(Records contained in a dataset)
______________________________

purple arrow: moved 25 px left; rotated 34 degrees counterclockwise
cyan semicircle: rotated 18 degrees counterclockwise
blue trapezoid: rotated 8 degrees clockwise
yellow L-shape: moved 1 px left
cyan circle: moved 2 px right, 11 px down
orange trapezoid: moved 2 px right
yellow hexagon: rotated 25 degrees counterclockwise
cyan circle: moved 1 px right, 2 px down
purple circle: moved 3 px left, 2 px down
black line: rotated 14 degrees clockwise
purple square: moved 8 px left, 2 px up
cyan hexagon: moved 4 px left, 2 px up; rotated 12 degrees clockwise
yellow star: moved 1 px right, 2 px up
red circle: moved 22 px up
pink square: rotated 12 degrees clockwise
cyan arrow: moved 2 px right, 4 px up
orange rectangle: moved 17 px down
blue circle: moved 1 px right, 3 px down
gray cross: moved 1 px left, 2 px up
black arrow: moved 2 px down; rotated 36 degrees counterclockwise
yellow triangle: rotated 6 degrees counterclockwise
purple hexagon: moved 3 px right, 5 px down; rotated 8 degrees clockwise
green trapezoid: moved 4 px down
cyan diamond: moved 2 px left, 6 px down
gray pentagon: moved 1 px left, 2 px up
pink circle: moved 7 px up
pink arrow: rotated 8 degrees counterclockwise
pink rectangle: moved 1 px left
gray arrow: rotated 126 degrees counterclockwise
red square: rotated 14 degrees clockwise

______________________________

Please transcribe all of the data above exactly.

purple arrow: moved 25 px left; rotated 34 degrees counterclockwise
cyan semicircle: rotated 18 degrees counterclockwise
blue trapezoid: rotated 8 degrees clockwise
yellow L-shape: moved 1 px left
cyan circle: moved 2 px right, 11 px down
orange trapezoid: moved 2 px right
yellow hexagon: rotated 25 degrees counterclockwise
cyan circle: moved 1 px right, 2 px down
purple circle: moved 3 px left, 2 px down
black line: rotated 14 degrees clockwise
purple square: moved 8 px left, 2 px up
cyan hexagon: moved 4 px left, 2 px up; rotated 12 degrees clockwise
yellow star: moved 1 px right, 2 px up
red circle: moved 22 px up
pink square: rotated 12 degrees clockwise
cyan arrow: moved 2 px right, 4 px up
orange rectangle: moved 17 px down
blue circle: moved 1 px right, 3 px down
gray cross: moved 1 px left, 2 px up
black arrow: moved 2 px down; rotated 36 degrees counterclockwise
yellow triangle: rotated 6 degrees counterclockwise
purple hexagon: moved 3 px right, 5 px down; rotated 8 degrees clockwise
green trapezoid: moved 4 px down
cyan diamond: moved 2 px left, 6 px down
gray pentagon: moved 1 px left, 2 px up
pink circle: moved 7 px up
pink arrow: rotated 8 degrees counterclockwise
pink rectangle: moved 1 px left
gray arrow: rotated 126 degrees counterclockwise
red square: rotated 14 degrees clockwise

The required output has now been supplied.